▼▼▼
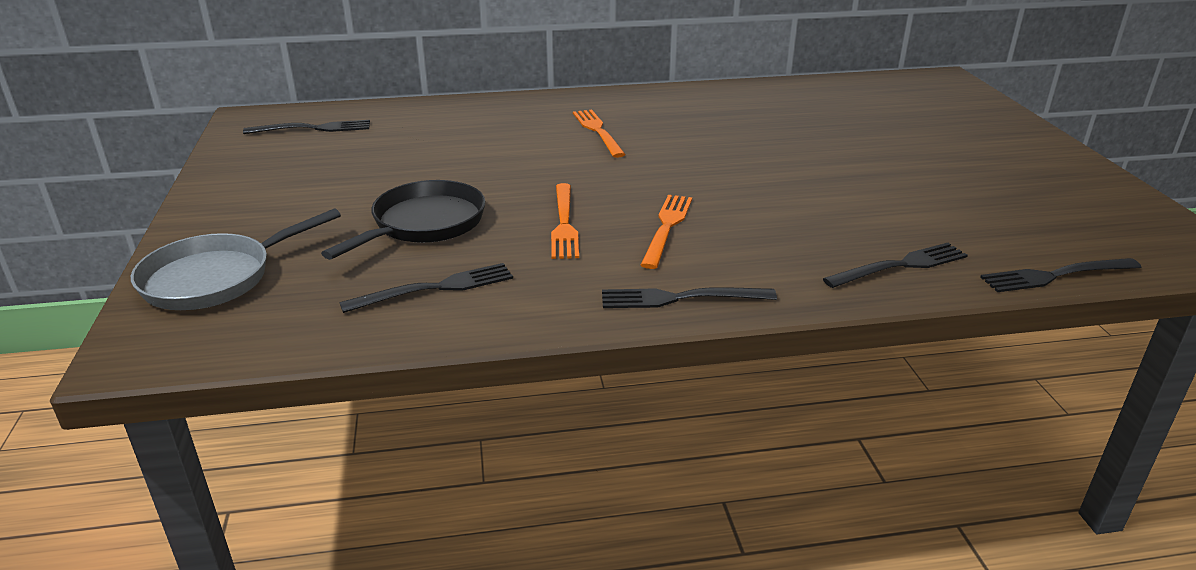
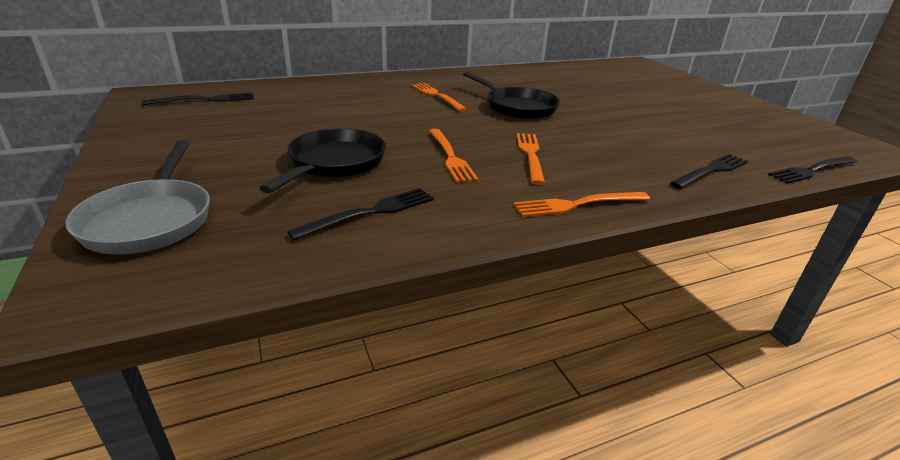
camera: 15 degrees left, 0 degrees up
(215, 278) = (150, 220): grey pan -> grey pan turned 45 degrees counterclockwise
(680, 298) = (577, 204): black fork -> orange fork
(697, 154) = (517, 107): none -> black pan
▲▲▲
# [What you need to do]
Return, unchanged, each line from the line containing "(215, 278) = (150, 220): grey" through the last line of the material.

# [Exercise answer]
(215, 278) = (150, 220): grey pan -> grey pan turned 45 degrees counterclockwise
(680, 298) = (577, 204): black fork -> orange fork
(697, 154) = (517, 107): none -> black pan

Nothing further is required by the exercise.